**Your objective**
In the material below, the required lines run from the one containing "472, 203) x0.45" through the one containing "71, 273, 117)". Copy those lines exactly, ends included, and nothing else.

**Excerpted records**
Segment Open

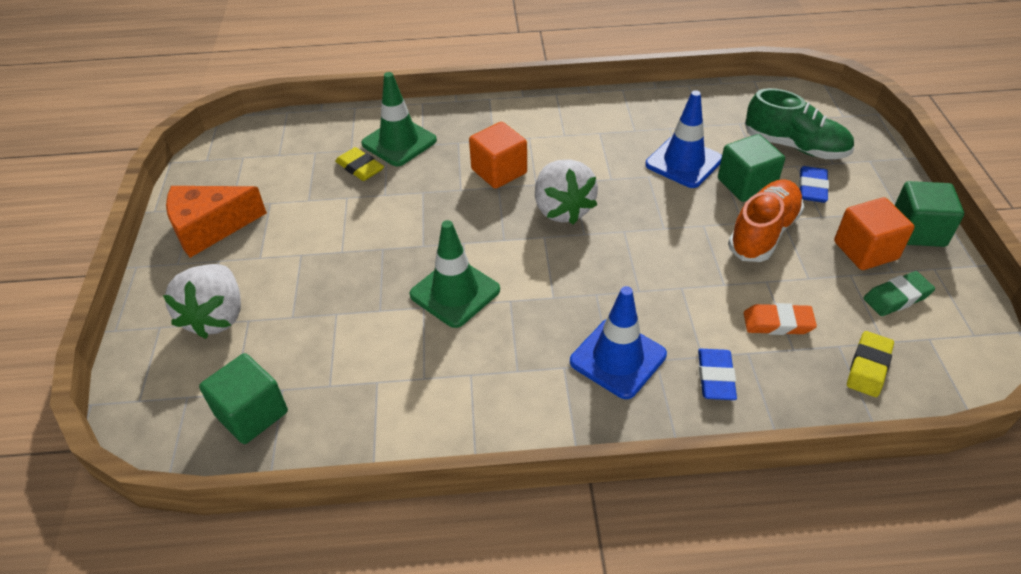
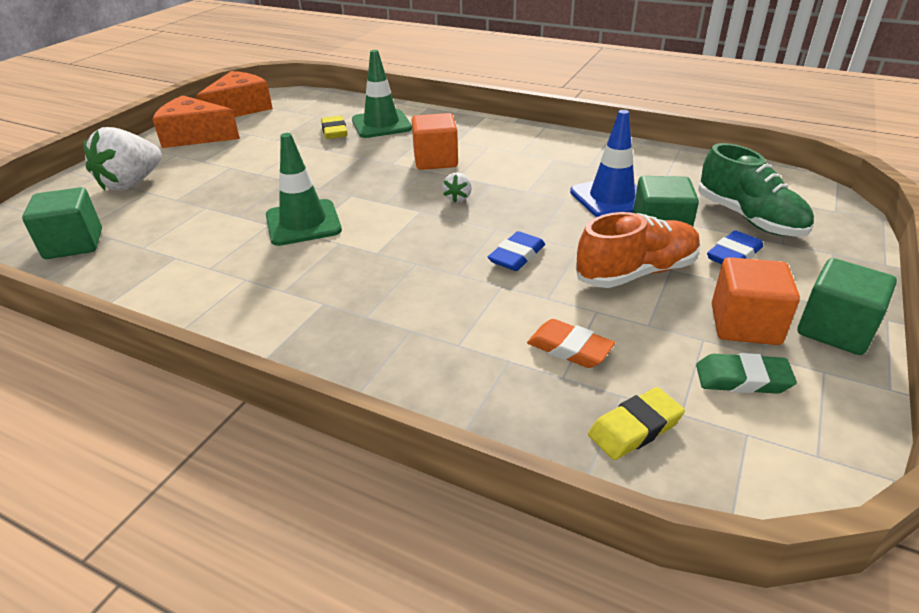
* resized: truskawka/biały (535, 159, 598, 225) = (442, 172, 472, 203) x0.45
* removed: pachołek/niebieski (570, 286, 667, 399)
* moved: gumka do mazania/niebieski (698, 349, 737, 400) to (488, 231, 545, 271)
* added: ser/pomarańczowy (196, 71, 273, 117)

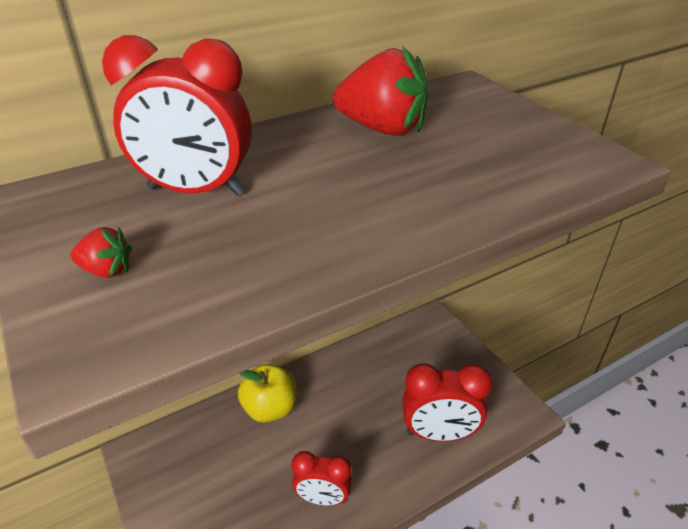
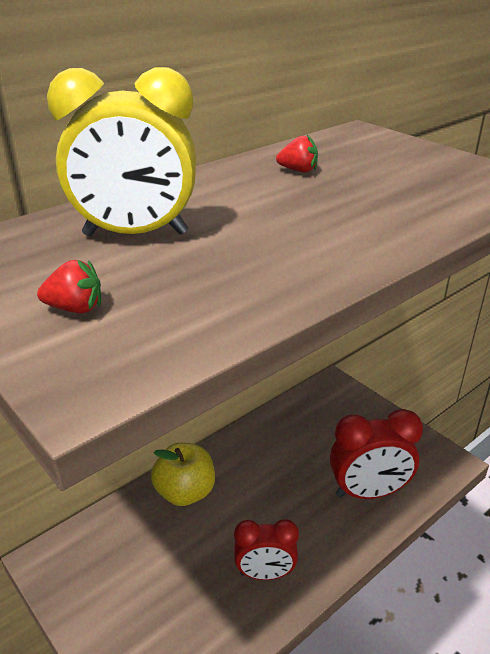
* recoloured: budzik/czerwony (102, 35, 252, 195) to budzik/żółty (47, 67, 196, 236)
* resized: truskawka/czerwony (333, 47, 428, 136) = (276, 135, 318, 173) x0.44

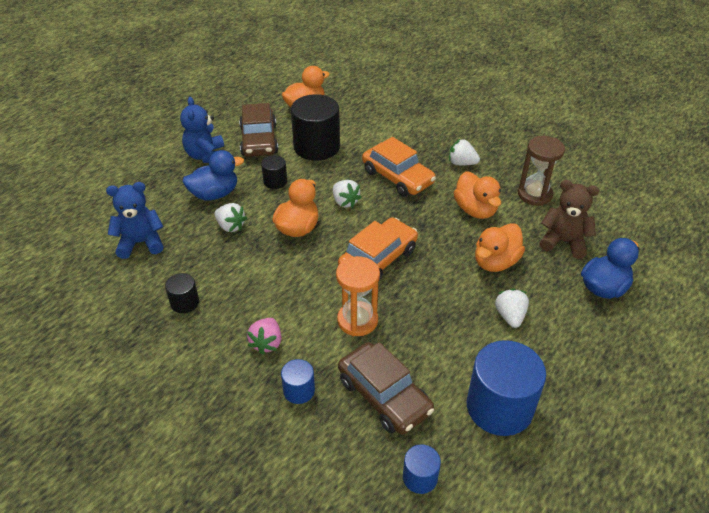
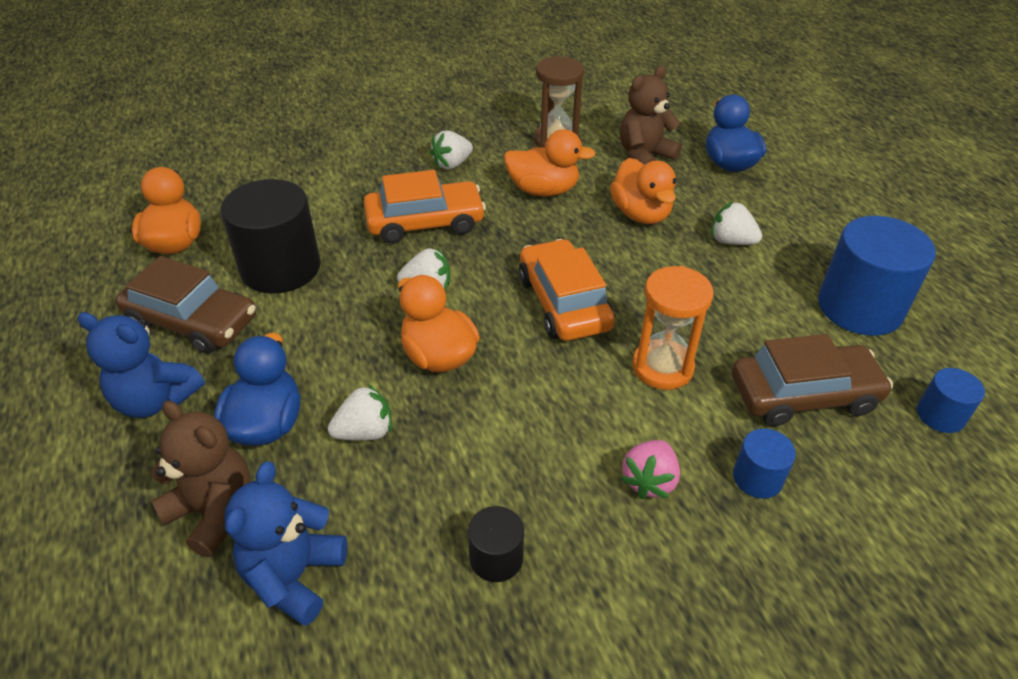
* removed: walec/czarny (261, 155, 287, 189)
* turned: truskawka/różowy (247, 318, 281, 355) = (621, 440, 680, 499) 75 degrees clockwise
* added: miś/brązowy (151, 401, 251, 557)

Segment Closed
Segment Open

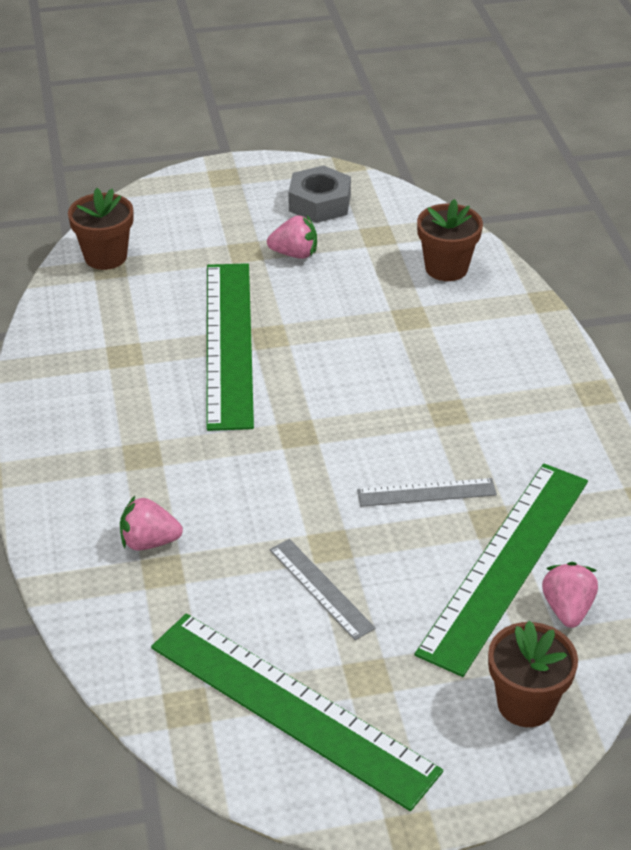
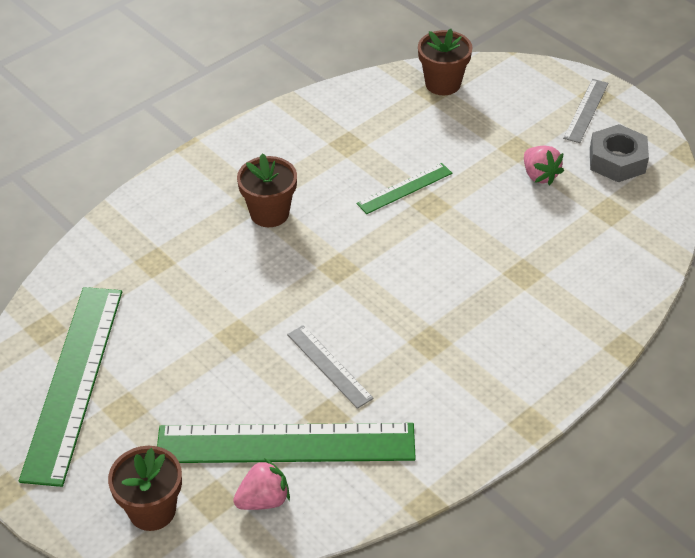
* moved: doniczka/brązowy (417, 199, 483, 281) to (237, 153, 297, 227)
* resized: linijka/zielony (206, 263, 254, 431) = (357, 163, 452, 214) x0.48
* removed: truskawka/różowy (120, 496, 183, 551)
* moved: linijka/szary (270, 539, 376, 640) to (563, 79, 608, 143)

Segment Closed
Segment Open

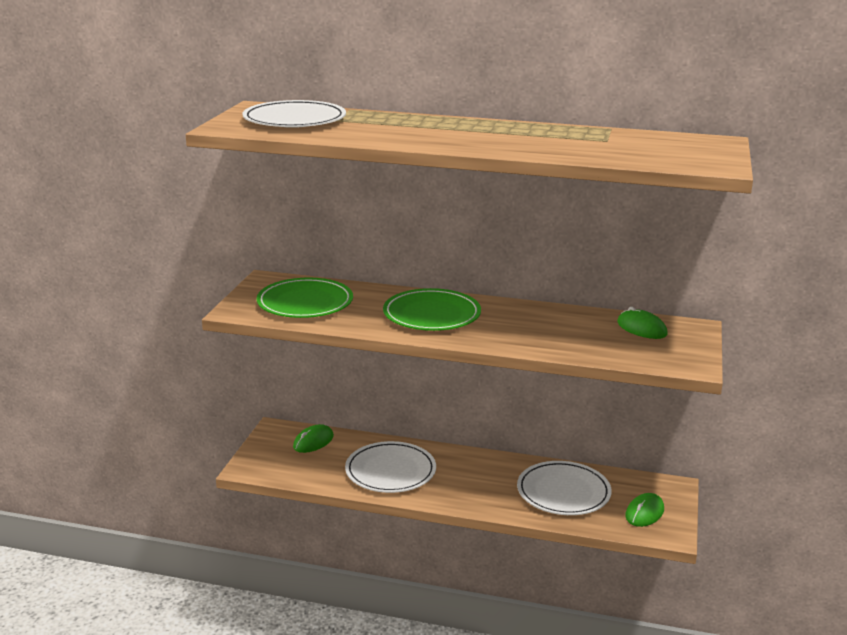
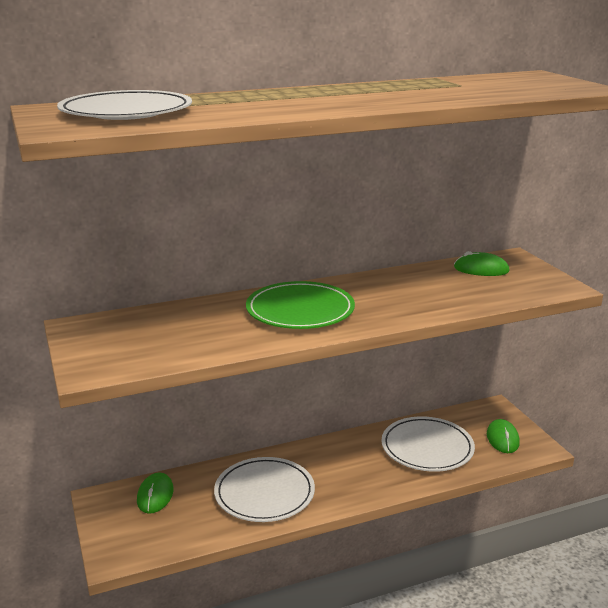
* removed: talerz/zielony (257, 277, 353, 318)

Segment Closed

**Result of this task**
* resized: truskawka/biały (535, 159, 598, 225) = (442, 172, 472, 203) x0.45
* removed: pachołek/niebieski (570, 286, 667, 399)
* moved: gumka do mazania/niebieski (698, 349, 737, 400) to (488, 231, 545, 271)
* added: ser/pomarańczowy (196, 71, 273, 117)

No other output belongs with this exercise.